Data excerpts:
————————

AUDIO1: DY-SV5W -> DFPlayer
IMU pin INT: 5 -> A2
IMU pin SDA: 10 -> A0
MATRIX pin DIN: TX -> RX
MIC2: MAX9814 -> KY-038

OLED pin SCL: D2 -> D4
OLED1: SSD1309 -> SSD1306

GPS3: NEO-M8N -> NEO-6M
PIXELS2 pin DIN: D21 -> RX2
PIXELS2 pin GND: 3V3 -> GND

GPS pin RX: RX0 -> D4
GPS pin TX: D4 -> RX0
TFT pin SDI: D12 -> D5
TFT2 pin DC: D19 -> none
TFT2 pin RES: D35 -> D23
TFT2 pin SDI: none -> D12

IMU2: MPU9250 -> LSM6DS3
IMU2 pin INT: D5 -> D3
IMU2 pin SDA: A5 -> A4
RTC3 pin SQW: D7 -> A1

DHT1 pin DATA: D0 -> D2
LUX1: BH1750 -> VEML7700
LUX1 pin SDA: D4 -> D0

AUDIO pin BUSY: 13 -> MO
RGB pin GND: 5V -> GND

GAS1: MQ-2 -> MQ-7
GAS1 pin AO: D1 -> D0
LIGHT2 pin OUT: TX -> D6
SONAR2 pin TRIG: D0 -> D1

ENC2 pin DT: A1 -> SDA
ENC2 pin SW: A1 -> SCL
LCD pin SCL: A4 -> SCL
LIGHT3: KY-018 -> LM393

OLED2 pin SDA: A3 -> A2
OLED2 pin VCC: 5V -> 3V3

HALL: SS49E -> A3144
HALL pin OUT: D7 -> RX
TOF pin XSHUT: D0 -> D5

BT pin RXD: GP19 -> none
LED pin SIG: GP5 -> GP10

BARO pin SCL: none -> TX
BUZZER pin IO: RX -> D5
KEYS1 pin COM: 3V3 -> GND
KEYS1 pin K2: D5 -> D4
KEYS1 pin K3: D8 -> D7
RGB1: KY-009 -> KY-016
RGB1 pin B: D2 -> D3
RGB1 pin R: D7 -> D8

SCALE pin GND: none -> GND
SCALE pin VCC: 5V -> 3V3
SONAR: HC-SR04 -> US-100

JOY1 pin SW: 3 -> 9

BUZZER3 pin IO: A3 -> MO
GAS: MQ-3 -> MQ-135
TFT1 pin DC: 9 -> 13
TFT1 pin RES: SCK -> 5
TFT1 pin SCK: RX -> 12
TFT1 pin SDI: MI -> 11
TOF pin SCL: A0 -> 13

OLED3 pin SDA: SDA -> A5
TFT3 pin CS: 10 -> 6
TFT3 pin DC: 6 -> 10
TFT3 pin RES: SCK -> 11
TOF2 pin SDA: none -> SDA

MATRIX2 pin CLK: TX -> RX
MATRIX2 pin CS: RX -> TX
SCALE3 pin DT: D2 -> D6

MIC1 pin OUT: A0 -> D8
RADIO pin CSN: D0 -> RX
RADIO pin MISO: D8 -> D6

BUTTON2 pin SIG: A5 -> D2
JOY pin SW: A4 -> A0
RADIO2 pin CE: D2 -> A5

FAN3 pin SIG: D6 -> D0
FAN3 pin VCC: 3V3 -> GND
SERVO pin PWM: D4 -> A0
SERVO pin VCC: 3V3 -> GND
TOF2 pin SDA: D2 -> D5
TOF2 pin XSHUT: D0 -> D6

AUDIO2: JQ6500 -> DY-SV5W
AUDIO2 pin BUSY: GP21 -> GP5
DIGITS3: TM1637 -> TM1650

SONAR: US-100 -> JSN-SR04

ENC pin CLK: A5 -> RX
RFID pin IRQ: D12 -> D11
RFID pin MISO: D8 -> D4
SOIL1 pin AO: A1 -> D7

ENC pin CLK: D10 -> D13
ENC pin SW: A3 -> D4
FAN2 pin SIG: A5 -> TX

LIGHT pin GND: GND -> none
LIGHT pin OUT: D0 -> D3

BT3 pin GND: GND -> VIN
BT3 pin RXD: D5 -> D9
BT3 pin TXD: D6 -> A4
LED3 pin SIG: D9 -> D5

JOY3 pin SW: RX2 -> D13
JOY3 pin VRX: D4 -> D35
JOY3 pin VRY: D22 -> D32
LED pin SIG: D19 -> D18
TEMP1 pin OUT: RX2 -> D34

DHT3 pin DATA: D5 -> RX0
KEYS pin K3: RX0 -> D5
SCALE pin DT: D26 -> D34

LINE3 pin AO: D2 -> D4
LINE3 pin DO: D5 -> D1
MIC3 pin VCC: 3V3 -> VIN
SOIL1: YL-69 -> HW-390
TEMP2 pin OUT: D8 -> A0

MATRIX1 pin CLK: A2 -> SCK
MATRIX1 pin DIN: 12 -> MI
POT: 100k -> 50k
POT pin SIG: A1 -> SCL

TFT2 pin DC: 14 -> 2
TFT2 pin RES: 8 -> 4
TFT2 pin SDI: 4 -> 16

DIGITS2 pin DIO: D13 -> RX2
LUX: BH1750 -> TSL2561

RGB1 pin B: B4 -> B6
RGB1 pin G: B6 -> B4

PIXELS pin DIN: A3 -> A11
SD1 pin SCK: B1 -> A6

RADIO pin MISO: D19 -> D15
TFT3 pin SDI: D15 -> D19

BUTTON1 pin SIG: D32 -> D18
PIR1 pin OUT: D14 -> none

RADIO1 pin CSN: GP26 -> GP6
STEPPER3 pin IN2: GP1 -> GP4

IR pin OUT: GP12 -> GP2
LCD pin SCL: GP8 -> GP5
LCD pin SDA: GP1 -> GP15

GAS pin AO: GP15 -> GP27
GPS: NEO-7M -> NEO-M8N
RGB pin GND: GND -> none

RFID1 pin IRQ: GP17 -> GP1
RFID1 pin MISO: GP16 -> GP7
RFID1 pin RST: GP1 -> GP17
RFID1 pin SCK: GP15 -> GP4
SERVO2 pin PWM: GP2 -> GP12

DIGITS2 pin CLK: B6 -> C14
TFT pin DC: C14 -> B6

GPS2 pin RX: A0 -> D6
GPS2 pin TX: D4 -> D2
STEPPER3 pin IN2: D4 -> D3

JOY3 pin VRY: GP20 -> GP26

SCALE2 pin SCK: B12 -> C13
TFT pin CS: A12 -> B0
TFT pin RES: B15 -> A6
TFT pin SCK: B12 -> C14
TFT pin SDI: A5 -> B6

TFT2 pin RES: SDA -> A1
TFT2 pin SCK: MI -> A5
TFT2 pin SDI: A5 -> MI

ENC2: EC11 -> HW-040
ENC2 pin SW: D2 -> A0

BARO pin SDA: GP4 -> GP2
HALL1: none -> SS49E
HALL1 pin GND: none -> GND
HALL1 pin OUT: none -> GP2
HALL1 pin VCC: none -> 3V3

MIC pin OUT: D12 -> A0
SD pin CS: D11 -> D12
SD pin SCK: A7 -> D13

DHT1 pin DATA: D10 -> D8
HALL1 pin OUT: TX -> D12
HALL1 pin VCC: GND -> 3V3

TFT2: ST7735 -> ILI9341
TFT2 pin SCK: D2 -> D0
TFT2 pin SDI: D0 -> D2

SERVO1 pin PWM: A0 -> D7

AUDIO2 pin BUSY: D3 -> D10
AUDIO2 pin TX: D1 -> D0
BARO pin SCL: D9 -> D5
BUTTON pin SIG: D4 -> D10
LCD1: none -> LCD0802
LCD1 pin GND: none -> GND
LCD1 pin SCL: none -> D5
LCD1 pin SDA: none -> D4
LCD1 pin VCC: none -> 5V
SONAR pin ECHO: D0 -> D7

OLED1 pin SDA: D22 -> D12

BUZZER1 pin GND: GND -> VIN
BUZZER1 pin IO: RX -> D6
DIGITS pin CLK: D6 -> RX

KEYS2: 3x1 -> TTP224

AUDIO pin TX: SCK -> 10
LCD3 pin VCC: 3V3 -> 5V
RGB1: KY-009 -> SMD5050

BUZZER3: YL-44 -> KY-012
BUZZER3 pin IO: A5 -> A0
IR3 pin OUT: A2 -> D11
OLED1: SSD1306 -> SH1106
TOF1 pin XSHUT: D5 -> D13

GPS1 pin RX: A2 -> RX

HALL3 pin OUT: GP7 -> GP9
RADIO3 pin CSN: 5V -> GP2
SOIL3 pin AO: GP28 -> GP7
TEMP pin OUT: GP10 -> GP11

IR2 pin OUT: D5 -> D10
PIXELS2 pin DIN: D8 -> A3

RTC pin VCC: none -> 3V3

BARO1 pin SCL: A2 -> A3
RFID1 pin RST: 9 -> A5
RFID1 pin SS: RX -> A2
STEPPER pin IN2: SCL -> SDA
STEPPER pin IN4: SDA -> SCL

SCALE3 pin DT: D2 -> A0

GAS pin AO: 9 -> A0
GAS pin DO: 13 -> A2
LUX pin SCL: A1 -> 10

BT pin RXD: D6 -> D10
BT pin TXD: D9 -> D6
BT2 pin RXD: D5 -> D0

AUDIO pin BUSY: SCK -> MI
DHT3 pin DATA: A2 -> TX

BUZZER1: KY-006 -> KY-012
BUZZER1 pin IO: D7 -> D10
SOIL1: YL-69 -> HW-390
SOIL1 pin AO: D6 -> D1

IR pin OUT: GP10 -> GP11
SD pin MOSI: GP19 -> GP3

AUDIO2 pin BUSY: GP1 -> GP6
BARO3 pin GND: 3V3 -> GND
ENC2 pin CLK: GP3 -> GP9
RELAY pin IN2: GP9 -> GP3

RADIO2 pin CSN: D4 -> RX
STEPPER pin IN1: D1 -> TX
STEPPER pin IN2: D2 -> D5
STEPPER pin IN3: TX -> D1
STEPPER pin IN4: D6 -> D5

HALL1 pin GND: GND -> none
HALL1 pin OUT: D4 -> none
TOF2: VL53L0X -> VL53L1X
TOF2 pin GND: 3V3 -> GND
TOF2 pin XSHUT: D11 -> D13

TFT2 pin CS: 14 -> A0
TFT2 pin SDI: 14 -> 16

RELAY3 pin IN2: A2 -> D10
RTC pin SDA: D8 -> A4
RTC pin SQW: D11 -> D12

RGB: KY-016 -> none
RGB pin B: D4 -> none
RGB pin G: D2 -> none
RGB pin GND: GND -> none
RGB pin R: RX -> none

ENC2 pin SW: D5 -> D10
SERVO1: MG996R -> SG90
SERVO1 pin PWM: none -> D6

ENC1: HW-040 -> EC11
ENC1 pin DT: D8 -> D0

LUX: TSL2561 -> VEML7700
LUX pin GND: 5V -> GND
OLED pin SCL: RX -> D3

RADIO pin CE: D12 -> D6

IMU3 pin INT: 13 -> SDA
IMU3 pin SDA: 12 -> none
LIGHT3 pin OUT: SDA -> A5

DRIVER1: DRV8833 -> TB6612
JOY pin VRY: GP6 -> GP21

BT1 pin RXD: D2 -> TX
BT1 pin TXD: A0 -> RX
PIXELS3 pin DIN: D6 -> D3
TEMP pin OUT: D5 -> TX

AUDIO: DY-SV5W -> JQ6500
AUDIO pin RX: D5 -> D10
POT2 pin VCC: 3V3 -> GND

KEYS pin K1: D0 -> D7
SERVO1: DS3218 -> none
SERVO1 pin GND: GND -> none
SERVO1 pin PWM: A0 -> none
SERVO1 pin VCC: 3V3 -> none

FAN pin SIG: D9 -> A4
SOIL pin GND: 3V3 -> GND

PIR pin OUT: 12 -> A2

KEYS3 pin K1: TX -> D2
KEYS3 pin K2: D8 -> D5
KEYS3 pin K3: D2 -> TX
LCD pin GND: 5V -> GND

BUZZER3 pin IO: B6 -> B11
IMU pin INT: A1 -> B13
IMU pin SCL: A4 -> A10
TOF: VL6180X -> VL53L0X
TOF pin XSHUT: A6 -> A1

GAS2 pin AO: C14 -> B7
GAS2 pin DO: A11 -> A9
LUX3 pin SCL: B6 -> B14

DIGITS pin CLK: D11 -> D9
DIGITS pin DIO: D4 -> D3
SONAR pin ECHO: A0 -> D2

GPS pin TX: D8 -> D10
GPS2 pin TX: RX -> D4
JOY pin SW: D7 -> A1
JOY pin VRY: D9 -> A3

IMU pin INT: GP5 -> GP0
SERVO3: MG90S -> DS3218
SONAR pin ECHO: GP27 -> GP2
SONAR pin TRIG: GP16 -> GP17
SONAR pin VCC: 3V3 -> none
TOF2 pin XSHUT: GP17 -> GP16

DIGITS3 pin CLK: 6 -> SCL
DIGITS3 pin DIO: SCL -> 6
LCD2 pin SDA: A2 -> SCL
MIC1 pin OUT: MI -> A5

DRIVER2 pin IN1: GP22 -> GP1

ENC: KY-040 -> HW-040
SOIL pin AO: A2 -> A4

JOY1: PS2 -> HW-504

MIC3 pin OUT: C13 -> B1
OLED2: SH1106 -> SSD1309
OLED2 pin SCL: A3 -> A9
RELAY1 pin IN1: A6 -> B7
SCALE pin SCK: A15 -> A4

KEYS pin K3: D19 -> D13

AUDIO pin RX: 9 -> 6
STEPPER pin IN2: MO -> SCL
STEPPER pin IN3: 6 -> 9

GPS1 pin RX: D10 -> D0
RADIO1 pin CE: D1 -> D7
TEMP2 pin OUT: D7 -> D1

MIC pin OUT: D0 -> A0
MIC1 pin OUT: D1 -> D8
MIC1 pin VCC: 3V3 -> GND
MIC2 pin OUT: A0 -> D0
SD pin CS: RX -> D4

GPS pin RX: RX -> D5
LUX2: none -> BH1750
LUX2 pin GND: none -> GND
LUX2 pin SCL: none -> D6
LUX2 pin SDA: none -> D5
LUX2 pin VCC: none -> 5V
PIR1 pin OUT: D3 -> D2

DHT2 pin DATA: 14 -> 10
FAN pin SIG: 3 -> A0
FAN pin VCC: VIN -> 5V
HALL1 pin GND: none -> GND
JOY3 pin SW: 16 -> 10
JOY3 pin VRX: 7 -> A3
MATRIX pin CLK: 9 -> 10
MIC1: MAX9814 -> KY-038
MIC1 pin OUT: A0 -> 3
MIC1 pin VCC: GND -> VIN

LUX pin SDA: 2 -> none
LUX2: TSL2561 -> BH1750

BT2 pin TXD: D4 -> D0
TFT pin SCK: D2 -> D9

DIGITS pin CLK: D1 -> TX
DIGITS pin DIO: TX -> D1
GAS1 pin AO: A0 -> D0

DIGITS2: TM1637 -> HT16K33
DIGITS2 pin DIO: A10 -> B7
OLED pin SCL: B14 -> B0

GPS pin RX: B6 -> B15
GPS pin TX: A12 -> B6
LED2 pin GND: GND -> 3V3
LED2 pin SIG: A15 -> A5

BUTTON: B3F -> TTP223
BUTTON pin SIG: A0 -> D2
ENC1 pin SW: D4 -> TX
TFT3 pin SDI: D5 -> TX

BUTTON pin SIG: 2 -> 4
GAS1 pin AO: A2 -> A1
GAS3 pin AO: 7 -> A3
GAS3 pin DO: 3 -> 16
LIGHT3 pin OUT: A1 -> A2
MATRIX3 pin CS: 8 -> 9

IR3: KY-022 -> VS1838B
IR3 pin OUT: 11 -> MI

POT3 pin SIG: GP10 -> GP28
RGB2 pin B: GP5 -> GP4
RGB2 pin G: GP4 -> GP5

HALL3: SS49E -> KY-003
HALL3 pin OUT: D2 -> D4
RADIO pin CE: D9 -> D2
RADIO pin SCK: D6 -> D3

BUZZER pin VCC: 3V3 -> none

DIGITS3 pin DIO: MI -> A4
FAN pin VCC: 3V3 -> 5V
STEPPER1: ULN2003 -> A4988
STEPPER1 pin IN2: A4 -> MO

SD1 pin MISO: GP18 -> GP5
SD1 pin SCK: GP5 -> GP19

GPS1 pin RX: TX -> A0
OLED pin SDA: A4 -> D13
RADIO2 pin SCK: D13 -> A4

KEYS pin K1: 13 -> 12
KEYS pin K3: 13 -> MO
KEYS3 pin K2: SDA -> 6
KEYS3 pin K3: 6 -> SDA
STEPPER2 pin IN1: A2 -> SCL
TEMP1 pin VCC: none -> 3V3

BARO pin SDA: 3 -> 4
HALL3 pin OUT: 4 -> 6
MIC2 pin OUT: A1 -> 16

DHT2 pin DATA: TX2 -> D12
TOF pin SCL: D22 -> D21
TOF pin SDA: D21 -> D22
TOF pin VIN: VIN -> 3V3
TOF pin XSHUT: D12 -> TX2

————————

▸ Task prompt:
Begin at the line that has "DIGITS pin CLK: D6 -> RX" in the entries above; stop after the line that has "RTC pin VCC: none -> 3V3". Transcribe exactly those lines and no others.

▸ Reply:
DIGITS pin CLK: D6 -> RX

KEYS2: 3x1 -> TTP224

AUDIO pin TX: SCK -> 10
LCD3 pin VCC: 3V3 -> 5V
RGB1: KY-009 -> SMD5050

BUZZER3: YL-44 -> KY-012
BUZZER3 pin IO: A5 -> A0
IR3 pin OUT: A2 -> D11
OLED1: SSD1306 -> SH1106
TOF1 pin XSHUT: D5 -> D13

GPS1 pin RX: A2 -> RX

HALL3 pin OUT: GP7 -> GP9
RADIO3 pin CSN: 5V -> GP2
SOIL3 pin AO: GP28 -> GP7
TEMP pin OUT: GP10 -> GP11

IR2 pin OUT: D5 -> D10
PIXELS2 pin DIN: D8 -> A3

RTC pin VCC: none -> 3V3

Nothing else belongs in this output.